#### Task data ####

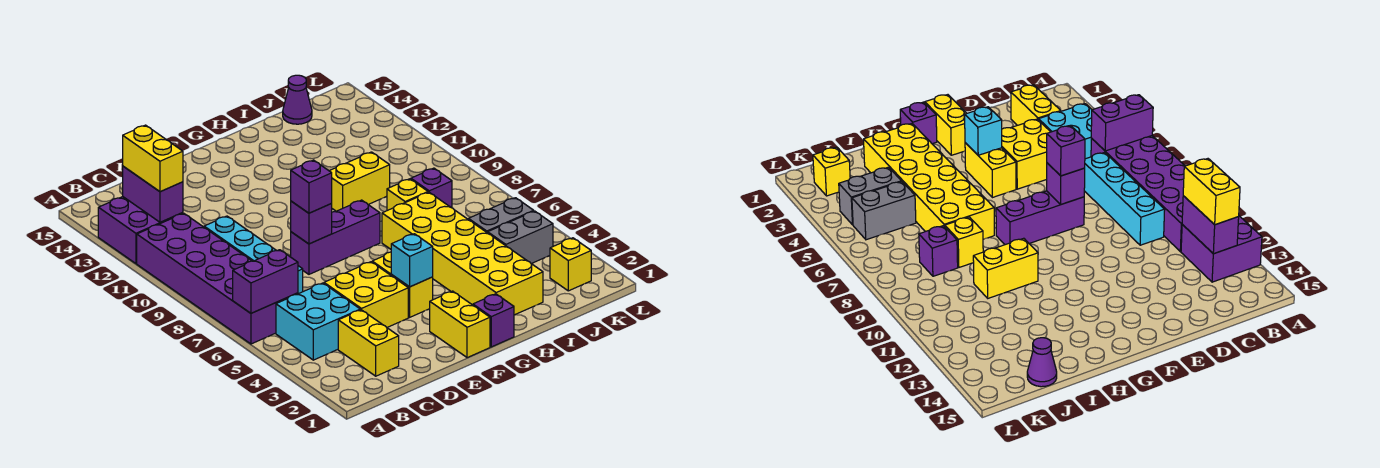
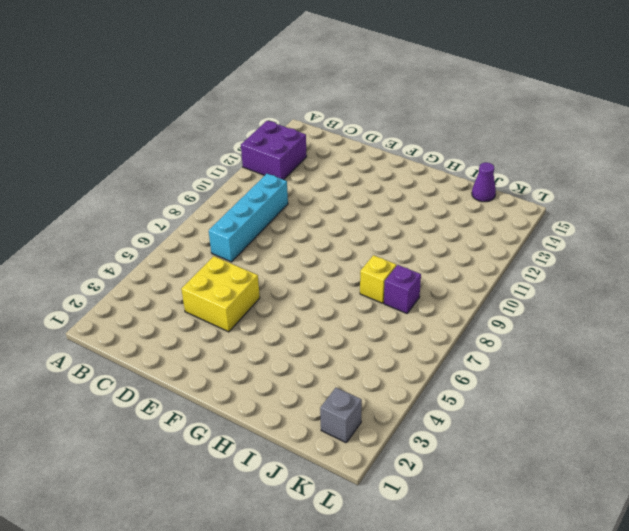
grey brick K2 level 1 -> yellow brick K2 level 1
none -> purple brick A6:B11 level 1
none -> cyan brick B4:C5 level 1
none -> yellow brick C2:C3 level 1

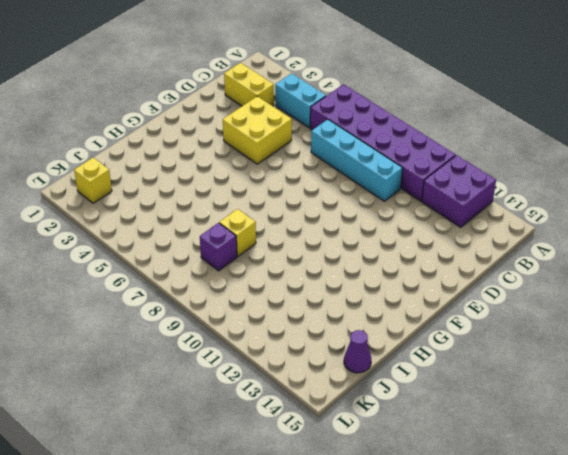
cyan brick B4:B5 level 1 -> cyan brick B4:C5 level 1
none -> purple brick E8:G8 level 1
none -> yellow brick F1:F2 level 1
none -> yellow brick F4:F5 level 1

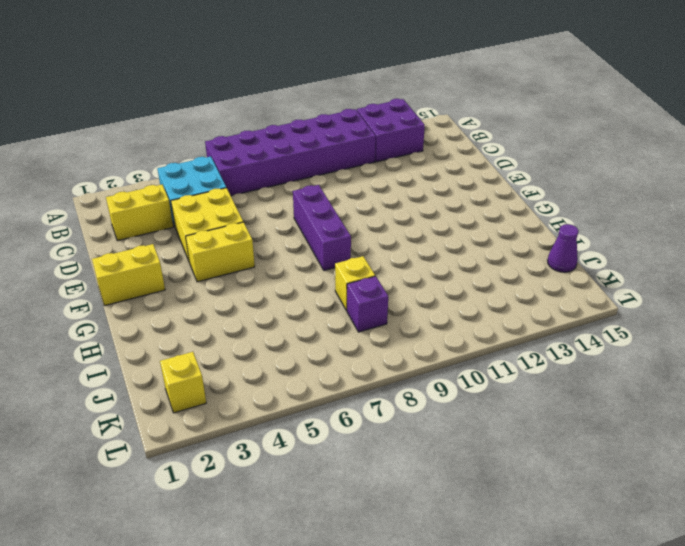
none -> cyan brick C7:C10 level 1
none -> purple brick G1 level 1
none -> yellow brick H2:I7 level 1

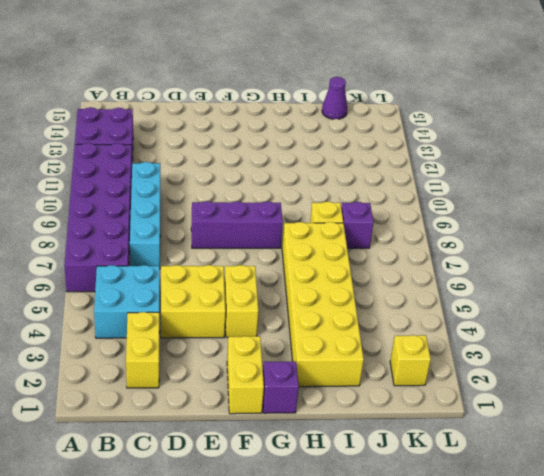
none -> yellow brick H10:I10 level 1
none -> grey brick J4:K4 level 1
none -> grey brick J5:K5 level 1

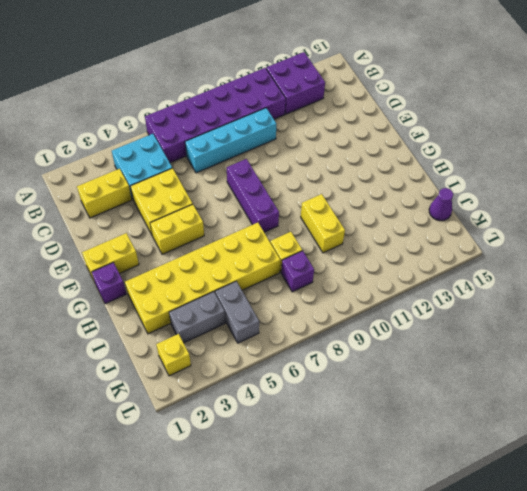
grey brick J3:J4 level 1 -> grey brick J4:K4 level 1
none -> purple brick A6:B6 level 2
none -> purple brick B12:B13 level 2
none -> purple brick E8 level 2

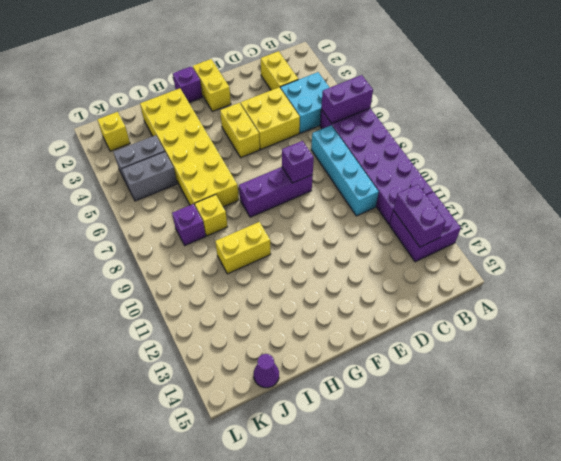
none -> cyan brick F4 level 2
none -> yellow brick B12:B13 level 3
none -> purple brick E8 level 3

####
#### Task data ####

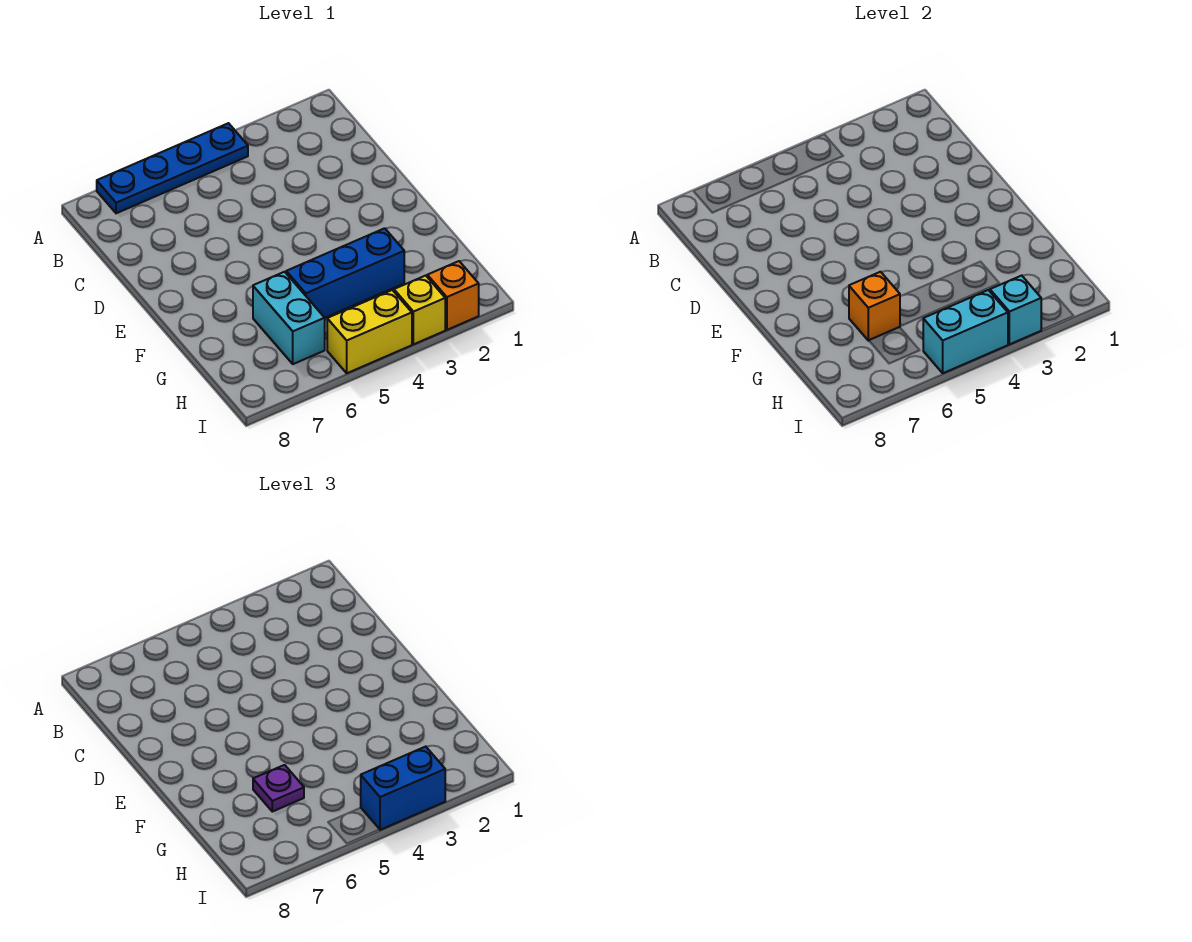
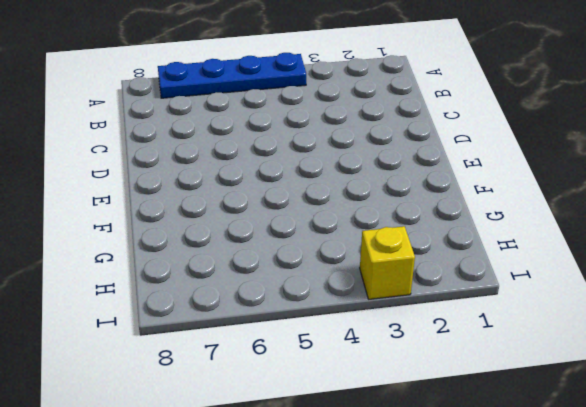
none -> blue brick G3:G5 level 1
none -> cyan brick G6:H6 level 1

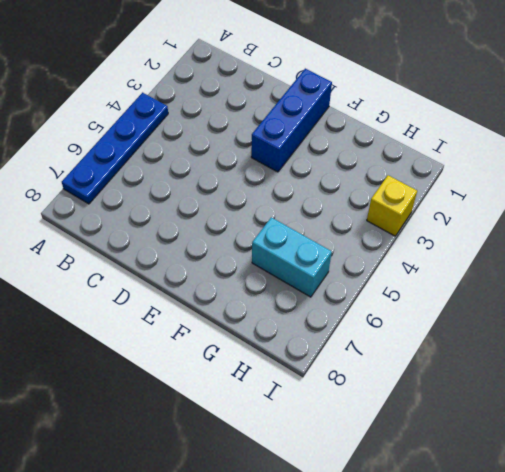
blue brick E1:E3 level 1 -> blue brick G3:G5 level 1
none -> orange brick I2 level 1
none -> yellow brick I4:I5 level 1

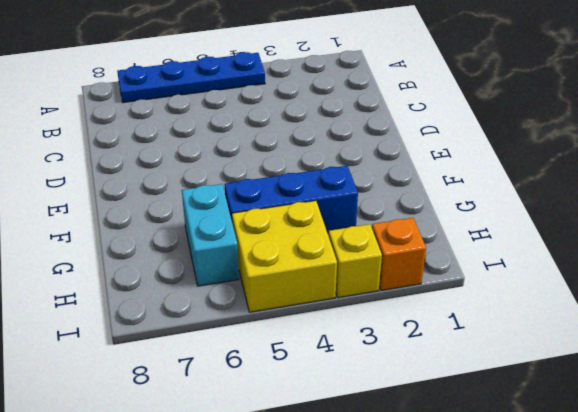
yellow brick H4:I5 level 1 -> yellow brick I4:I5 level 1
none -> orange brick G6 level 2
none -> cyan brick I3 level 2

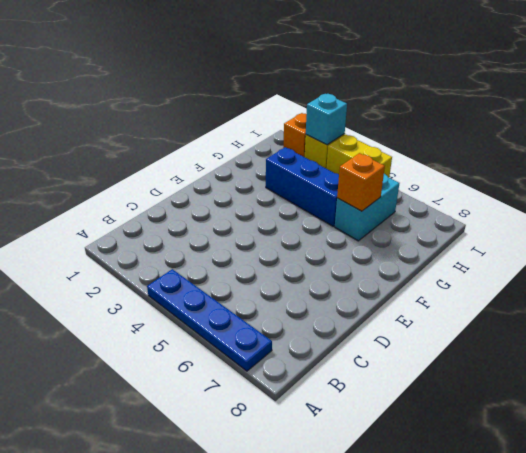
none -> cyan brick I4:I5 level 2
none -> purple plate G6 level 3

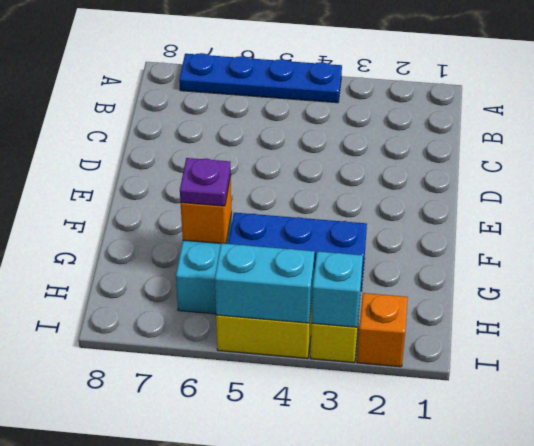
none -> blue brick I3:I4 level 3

####

Exercise details:
Where does "orange" appear in the records above? Copy every line that has it.

Response:
none -> orange brick I2 level 1
none -> orange brick G6 level 2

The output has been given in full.